Try it: Copy out each entry below verbatim, skipping the images.

── Provided records

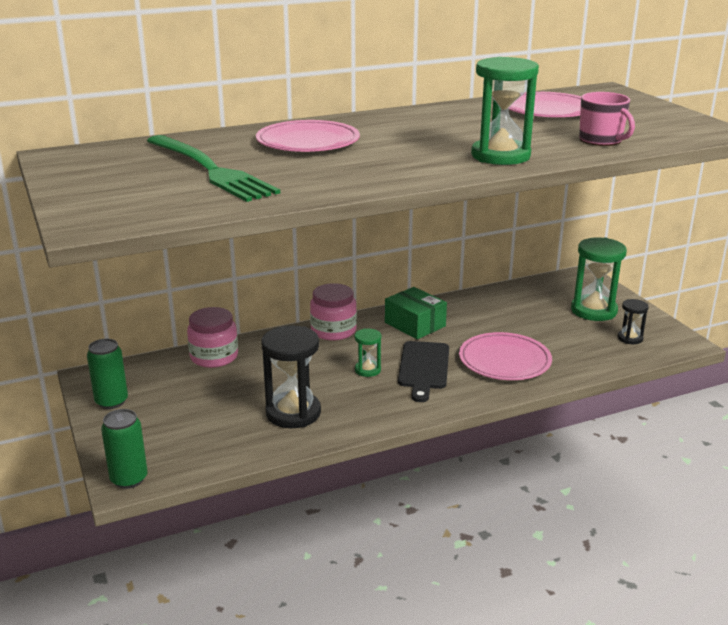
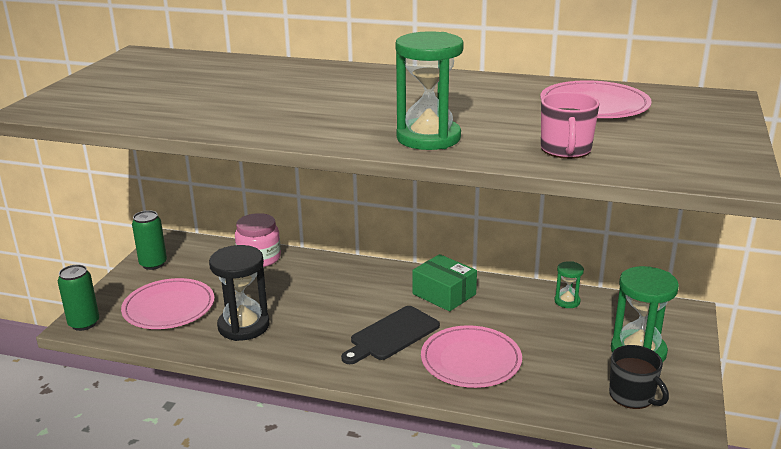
camera: 40 degrees right, 0 degrees up
green fork [147,135,280,202] -> none
pink plate [256,120,360,152] -> pink plate moved to [121,278,215,329]
pink jar [310,283,357,341] -> none
green hourglass [355,328,381,377] -> green hourglass moved to [554,261,584,308]
green box [385,287,447,339] -> green box turned 45 degrees counterclockwise [412,254,477,312]
black hourglass [618,299,649,344] -> black mug [609,345,669,409]

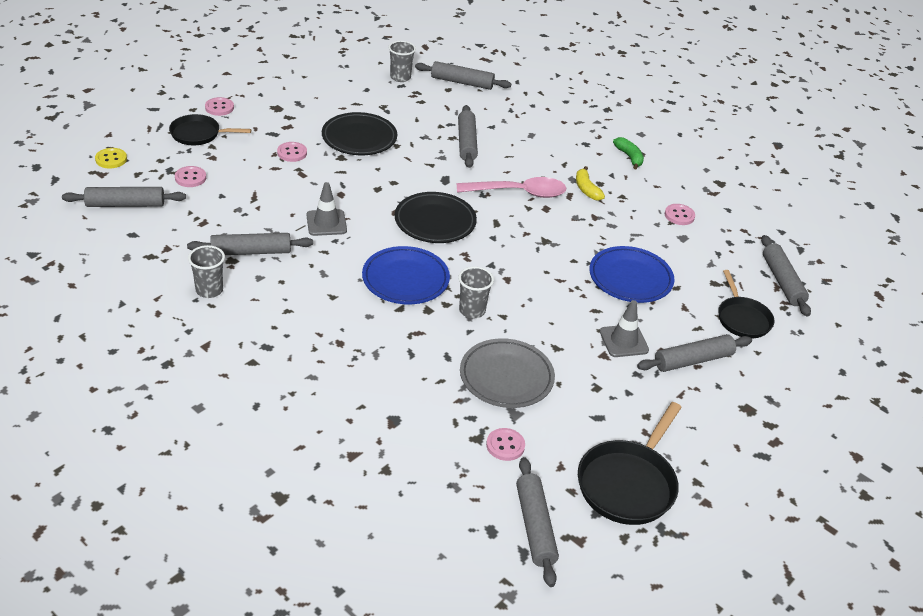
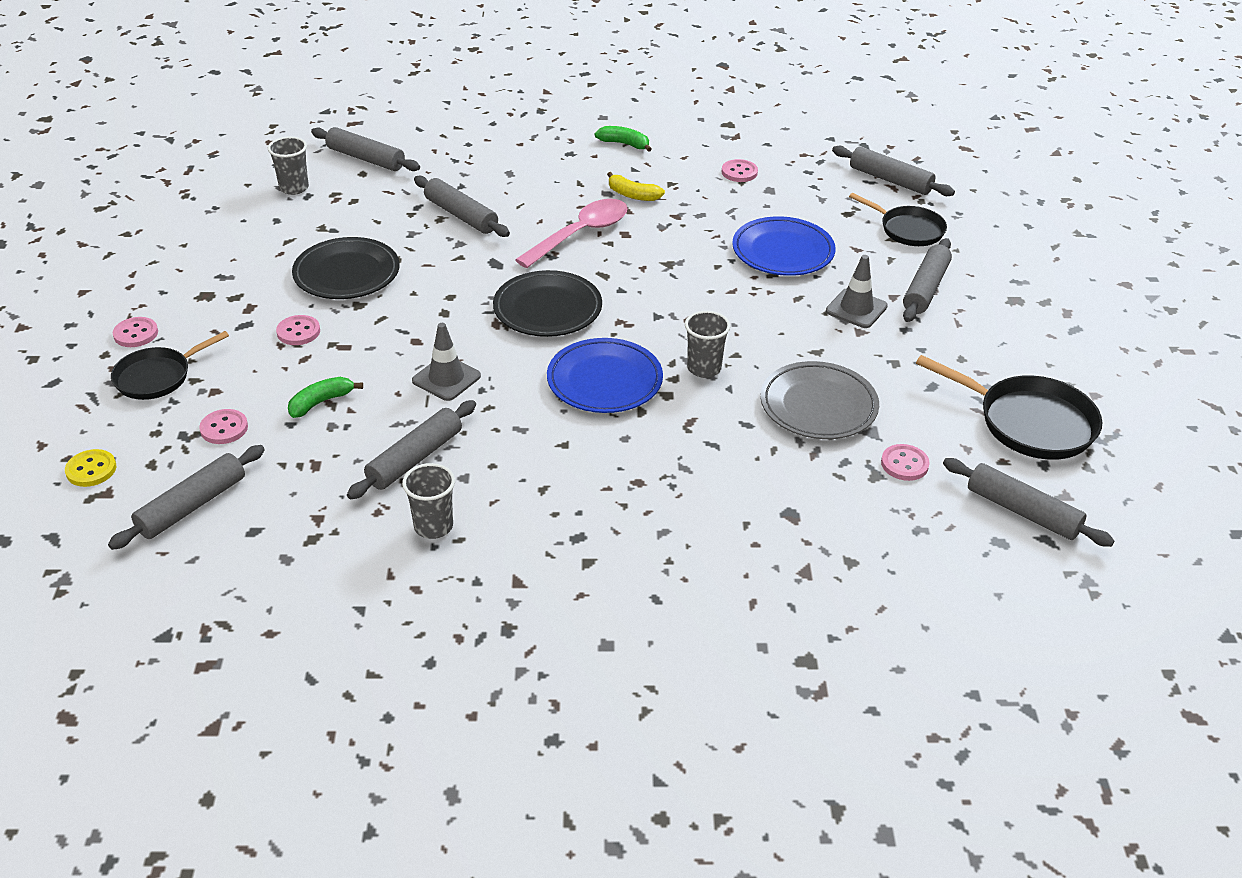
camera: 40 degrees left, 0 degrees up
grey rolling pin [415,61,511,90] -> grey rolling pin turned 60 degrees clockwise [311,127,420,171]
black pan [578,402,682,525] -> black pan turned 45 degrees counterclockwise [916,355,1102,460]
none -> green banana [288,377,363,418]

────

Answer for this exercise:
camera: 40 degrees right, 0 degrees up
green fork [147,135,280,202] -> none
pink plate [256,120,360,152] -> pink plate moved to [121,278,215,329]
pink jar [310,283,357,341] -> none
green hourglass [355,328,381,377] -> green hourglass moved to [554,261,584,308]
green box [385,287,447,339] -> green box turned 45 degrees counterclockwise [412,254,477,312]
black hourglass [618,299,649,344] -> black mug [609,345,669,409]

camera: 40 degrees left, 0 degrees up
grey rolling pin [415,61,511,90] -> grey rolling pin turned 60 degrees clockwise [311,127,420,171]
black pan [578,402,682,525] -> black pan turned 45 degrees counterclockwise [916,355,1102,460]
none -> green banana [288,377,363,418]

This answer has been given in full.